Wherever the string "FILT" turns up in the data, copy the whole line.

> Records shown
*****

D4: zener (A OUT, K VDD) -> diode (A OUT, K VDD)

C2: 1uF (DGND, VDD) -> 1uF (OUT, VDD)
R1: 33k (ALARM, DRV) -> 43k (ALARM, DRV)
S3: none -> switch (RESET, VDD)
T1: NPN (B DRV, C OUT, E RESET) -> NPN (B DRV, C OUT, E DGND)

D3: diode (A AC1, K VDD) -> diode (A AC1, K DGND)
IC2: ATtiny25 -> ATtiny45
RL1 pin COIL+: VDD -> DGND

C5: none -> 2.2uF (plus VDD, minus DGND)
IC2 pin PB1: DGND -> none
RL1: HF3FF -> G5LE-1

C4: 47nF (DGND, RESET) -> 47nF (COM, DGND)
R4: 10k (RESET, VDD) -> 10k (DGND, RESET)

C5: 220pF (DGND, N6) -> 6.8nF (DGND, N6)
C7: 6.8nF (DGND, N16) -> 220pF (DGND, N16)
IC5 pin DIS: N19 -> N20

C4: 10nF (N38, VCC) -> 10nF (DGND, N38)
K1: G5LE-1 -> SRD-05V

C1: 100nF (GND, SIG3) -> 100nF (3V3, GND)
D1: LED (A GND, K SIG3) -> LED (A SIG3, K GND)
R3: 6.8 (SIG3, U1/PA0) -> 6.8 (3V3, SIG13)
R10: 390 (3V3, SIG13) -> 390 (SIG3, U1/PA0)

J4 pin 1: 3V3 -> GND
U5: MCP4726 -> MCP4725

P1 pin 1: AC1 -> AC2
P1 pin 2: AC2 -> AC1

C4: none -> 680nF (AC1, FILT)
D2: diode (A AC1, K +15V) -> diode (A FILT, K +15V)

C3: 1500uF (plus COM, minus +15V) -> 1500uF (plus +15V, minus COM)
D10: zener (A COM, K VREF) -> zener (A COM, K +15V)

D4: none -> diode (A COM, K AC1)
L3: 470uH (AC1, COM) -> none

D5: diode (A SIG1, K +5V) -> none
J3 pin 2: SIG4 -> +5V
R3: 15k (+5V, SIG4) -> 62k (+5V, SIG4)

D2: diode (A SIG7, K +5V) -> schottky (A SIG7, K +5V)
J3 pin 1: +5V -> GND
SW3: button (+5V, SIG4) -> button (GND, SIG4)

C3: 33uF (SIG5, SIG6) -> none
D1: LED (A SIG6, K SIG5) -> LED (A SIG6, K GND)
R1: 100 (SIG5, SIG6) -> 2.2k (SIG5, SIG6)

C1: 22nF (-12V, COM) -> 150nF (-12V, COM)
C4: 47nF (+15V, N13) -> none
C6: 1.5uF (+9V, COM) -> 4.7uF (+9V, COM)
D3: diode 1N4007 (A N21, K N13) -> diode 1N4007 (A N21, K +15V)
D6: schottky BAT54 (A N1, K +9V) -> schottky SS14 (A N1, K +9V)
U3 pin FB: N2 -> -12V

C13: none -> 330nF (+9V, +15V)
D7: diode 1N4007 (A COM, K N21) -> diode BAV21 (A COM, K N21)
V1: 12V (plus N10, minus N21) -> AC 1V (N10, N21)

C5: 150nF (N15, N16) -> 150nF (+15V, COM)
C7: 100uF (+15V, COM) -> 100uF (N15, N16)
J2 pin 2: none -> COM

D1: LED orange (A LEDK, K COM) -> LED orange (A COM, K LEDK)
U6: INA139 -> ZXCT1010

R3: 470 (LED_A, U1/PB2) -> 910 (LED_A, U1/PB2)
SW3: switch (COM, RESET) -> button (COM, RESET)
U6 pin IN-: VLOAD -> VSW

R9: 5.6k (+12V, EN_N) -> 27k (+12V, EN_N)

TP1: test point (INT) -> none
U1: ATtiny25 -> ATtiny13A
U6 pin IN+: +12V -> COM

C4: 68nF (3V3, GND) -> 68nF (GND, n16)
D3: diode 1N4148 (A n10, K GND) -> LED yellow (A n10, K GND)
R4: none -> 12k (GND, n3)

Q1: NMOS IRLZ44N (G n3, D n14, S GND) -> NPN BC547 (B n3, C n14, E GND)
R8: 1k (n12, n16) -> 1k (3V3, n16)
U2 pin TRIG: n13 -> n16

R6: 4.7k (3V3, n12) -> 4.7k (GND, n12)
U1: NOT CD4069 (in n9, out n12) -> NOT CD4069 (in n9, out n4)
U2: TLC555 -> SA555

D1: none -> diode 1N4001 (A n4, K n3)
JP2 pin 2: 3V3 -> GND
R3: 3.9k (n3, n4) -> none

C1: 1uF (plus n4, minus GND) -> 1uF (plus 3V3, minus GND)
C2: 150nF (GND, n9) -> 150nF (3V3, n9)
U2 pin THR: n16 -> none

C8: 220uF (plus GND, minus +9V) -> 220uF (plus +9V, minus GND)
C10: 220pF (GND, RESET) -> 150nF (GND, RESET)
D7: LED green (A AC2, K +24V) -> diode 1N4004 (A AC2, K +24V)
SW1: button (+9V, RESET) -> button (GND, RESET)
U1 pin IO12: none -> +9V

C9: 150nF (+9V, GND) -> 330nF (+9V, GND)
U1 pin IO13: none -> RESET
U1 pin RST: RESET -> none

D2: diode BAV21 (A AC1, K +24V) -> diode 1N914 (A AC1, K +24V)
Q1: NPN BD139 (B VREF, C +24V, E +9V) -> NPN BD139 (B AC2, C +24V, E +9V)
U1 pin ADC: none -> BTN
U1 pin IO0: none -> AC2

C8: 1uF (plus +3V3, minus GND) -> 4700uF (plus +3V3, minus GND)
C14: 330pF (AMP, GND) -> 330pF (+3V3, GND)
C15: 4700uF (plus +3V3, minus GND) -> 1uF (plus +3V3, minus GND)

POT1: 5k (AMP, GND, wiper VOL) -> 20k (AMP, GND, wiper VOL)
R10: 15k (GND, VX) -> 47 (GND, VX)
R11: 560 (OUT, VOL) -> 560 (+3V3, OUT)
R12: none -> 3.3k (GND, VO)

*****

> Output of the exercise
C4: none -> 680nF (AC1, FILT)
D2: diode (A AC1, K +15V) -> diode (A FILT, K +15V)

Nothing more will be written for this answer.